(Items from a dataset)
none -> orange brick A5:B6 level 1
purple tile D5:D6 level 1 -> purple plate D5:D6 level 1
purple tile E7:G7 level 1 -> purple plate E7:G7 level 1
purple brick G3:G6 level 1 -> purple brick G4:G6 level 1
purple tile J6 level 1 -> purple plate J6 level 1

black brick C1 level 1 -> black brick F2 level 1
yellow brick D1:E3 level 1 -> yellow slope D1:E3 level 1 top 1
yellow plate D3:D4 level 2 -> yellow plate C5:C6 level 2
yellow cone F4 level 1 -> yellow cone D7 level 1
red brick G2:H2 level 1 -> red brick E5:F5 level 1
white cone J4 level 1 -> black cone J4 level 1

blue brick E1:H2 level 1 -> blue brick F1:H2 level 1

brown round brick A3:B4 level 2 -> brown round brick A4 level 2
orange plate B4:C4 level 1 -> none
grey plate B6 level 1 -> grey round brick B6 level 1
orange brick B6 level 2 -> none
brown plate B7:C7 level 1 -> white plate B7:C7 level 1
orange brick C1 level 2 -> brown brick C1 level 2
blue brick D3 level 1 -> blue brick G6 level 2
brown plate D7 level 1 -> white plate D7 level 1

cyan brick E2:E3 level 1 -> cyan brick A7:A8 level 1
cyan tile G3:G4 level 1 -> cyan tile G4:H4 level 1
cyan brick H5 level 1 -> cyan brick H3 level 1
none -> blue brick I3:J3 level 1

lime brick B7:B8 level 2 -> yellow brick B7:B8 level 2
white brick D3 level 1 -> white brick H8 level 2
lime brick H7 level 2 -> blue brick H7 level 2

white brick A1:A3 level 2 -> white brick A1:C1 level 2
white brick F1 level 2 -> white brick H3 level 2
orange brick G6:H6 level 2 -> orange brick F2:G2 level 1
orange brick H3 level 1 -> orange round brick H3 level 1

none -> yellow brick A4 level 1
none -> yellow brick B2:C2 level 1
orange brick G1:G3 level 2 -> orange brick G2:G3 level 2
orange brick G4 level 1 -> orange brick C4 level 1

## Exercise directions
Reproduce exactly the line bearing "orange brick G6:H6" and all the lines that come after it in the records above; add nothing.

## Response below
orange brick G6:H6 level 2 -> orange brick F2:G2 level 1
orange brick H3 level 1 -> orange round brick H3 level 1

none -> yellow brick A4 level 1
none -> yellow brick B2:C2 level 1
orange brick G1:G3 level 2 -> orange brick G2:G3 level 2
orange brick G4 level 1 -> orange brick C4 level 1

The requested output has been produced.